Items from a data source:
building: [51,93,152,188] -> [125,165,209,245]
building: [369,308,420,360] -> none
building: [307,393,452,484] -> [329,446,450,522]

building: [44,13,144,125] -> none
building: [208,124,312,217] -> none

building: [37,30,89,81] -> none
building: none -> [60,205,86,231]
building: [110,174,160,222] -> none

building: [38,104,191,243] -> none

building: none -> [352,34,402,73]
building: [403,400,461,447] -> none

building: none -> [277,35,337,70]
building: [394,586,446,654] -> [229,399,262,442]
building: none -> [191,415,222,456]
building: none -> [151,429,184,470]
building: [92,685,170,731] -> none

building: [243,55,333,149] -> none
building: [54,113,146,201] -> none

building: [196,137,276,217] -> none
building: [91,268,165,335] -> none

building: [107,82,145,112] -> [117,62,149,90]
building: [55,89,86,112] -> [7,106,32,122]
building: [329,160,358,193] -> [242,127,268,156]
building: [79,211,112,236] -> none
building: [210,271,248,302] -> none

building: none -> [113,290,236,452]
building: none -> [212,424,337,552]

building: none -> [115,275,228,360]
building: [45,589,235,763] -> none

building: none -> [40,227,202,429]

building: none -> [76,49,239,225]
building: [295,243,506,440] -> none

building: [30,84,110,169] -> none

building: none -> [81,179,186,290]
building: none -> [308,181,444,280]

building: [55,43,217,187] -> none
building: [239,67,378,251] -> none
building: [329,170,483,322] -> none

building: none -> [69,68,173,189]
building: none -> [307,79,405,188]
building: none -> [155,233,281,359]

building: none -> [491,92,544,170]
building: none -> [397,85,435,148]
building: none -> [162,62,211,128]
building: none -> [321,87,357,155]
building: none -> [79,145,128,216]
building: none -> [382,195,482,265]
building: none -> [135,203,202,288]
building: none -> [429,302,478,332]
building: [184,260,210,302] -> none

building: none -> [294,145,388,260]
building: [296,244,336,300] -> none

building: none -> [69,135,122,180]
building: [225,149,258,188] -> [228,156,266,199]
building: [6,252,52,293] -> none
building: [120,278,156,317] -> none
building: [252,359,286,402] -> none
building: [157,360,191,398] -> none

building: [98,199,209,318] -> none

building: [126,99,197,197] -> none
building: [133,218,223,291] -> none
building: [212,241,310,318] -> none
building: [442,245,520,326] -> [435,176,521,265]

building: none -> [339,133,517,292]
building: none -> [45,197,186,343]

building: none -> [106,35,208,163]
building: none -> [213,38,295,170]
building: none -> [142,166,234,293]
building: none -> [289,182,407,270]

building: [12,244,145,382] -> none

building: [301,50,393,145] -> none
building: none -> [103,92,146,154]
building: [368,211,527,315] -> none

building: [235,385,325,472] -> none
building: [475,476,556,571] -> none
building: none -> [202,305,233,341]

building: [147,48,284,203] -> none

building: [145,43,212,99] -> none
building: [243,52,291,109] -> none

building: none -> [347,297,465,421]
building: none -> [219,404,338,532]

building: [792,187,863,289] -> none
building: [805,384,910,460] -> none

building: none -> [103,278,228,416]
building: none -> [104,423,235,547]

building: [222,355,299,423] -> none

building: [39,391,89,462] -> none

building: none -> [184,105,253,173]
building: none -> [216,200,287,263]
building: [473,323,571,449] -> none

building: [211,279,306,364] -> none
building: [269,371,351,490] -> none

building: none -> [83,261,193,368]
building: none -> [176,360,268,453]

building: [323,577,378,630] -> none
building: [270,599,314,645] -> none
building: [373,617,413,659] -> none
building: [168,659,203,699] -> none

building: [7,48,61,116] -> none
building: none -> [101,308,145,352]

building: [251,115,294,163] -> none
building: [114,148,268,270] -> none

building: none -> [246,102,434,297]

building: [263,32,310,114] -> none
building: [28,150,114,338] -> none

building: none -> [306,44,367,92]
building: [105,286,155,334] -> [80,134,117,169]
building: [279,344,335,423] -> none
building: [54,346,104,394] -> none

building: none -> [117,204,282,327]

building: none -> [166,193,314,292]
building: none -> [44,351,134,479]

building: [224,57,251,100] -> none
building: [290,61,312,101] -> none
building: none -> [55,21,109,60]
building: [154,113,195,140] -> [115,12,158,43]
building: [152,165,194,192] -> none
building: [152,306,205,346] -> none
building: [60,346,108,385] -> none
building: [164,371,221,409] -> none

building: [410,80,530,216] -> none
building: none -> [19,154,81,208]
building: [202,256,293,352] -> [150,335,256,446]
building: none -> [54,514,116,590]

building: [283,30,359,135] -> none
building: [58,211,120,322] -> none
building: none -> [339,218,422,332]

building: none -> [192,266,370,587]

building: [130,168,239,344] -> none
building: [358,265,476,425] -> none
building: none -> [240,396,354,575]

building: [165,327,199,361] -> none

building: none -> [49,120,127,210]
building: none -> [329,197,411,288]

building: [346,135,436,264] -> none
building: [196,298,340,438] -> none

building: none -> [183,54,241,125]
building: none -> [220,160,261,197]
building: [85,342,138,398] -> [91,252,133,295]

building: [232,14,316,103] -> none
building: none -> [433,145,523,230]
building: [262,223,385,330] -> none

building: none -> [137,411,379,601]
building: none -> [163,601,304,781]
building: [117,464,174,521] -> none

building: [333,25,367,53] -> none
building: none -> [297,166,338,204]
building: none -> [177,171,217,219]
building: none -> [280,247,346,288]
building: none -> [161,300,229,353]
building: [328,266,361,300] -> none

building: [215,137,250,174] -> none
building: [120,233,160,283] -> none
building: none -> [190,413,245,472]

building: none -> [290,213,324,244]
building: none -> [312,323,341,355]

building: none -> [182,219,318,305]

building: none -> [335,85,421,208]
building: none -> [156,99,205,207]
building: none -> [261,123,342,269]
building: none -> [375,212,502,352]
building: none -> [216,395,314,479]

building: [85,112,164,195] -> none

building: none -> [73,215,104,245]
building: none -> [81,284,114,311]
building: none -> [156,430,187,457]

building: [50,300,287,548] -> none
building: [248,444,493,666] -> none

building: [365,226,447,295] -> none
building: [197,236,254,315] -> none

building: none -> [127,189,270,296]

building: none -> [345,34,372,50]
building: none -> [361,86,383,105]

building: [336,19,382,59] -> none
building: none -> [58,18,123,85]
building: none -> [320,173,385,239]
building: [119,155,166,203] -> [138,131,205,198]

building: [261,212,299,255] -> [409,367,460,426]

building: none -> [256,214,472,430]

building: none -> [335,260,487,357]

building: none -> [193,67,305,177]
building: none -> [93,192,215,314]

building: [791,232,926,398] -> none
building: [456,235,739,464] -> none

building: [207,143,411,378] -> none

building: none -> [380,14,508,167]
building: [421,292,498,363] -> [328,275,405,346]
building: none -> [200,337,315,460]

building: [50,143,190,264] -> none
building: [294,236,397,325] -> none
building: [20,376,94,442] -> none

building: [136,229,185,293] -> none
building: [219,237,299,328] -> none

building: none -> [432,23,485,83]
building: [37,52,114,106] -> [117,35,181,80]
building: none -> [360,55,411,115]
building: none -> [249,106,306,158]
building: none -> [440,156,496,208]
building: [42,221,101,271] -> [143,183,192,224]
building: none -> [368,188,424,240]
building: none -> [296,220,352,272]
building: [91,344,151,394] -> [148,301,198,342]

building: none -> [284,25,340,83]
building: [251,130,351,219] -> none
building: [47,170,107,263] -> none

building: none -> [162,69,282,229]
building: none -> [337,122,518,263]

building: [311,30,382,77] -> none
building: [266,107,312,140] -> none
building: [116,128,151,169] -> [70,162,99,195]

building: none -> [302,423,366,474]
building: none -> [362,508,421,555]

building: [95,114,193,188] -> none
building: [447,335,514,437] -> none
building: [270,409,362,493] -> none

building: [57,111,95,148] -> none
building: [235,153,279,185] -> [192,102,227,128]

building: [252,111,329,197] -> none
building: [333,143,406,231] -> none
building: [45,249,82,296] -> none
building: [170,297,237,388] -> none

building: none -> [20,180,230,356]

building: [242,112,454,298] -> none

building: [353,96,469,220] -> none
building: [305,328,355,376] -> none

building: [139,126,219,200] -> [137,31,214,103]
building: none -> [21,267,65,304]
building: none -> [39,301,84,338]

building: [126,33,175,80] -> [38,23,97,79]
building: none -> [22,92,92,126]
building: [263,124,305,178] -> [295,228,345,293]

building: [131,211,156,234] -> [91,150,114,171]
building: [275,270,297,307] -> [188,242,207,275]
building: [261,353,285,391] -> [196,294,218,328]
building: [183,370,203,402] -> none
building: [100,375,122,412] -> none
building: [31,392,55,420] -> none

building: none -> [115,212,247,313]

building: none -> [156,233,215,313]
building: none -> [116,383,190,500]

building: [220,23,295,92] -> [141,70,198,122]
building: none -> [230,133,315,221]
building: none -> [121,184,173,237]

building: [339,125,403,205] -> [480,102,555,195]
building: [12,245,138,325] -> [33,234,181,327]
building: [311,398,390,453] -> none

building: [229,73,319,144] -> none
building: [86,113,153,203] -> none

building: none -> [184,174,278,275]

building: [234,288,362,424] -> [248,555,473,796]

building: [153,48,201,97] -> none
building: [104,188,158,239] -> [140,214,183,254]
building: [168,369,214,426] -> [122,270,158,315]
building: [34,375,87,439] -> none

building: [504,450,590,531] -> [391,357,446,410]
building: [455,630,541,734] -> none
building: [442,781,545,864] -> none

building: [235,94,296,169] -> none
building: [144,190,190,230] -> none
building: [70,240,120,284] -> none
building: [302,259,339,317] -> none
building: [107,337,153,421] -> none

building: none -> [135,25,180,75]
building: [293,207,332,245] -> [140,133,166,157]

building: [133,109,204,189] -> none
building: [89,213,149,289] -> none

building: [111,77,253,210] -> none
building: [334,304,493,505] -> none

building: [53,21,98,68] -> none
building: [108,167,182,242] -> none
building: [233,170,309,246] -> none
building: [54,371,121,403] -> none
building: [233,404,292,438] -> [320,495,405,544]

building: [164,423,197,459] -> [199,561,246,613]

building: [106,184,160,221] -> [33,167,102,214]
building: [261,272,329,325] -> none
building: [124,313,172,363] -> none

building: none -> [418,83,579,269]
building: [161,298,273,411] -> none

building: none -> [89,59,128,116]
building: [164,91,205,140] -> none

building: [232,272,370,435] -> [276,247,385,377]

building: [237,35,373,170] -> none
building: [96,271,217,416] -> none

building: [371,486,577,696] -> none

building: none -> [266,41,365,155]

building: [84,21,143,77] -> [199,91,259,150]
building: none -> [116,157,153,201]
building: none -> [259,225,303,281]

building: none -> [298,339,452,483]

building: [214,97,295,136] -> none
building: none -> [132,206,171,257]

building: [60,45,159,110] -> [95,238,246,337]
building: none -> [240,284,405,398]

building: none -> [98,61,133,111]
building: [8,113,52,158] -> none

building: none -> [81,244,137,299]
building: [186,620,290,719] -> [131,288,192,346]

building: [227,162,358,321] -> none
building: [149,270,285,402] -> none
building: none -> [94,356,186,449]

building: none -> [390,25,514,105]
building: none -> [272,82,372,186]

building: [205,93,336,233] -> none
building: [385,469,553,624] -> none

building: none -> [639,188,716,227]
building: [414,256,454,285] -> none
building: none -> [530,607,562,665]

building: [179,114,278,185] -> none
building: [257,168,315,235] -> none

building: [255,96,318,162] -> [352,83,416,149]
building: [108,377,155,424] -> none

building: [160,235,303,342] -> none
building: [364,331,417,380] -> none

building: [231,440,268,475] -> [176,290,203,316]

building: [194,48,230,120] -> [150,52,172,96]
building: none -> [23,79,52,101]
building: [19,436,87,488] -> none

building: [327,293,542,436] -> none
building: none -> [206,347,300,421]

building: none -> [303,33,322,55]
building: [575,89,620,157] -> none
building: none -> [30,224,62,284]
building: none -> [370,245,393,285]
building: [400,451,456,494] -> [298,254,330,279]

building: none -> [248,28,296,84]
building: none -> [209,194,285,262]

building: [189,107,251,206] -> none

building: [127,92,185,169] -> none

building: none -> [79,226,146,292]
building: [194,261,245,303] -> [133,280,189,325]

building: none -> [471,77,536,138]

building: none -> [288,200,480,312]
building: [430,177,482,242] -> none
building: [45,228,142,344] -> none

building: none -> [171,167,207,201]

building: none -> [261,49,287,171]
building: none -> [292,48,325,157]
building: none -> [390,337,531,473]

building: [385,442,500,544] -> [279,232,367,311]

#### [WHAT YOU ARE ASKED TO DO]
Nothing but the lines above from the one containing "building: none -> [380,14,508,167]" through the one containing "building: none -> [116,383,190,500]" should appear in the answer, each repeated exactly.

#### [EXERCISE ANSWER]
building: none -> [380,14,508,167]
building: [421,292,498,363] -> [328,275,405,346]
building: none -> [200,337,315,460]

building: [50,143,190,264] -> none
building: [294,236,397,325] -> none
building: [20,376,94,442] -> none

building: [136,229,185,293] -> none
building: [219,237,299,328] -> none

building: none -> [432,23,485,83]
building: [37,52,114,106] -> [117,35,181,80]
building: none -> [360,55,411,115]
building: none -> [249,106,306,158]
building: none -> [440,156,496,208]
building: [42,221,101,271] -> [143,183,192,224]
building: none -> [368,188,424,240]
building: none -> [296,220,352,272]
building: [91,344,151,394] -> [148,301,198,342]

building: none -> [284,25,340,83]
building: [251,130,351,219] -> none
building: [47,170,107,263] -> none

building: none -> [162,69,282,229]
building: none -> [337,122,518,263]

building: [311,30,382,77] -> none
building: [266,107,312,140] -> none
building: [116,128,151,169] -> [70,162,99,195]

building: none -> [302,423,366,474]
building: none -> [362,508,421,555]

building: [95,114,193,188] -> none
building: [447,335,514,437] -> none
building: [270,409,362,493] -> none

building: [57,111,95,148] -> none
building: [235,153,279,185] -> [192,102,227,128]

building: [252,111,329,197] -> none
building: [333,143,406,231] -> none
building: [45,249,82,296] -> none
building: [170,297,237,388] -> none

building: none -> [20,180,230,356]

building: [242,112,454,298] -> none

building: [353,96,469,220] -> none
building: [305,328,355,376] -> none

building: [139,126,219,200] -> [137,31,214,103]
building: none -> [21,267,65,304]
building: none -> [39,301,84,338]

building: [126,33,175,80] -> [38,23,97,79]
building: none -> [22,92,92,126]
building: [263,124,305,178] -> [295,228,345,293]

building: [131,211,156,234] -> [91,150,114,171]
building: [275,270,297,307] -> [188,242,207,275]
building: [261,353,285,391] -> [196,294,218,328]
building: [183,370,203,402] -> none
building: [100,375,122,412] -> none
building: [31,392,55,420] -> none

building: none -> [115,212,247,313]

building: none -> [156,233,215,313]
building: none -> [116,383,190,500]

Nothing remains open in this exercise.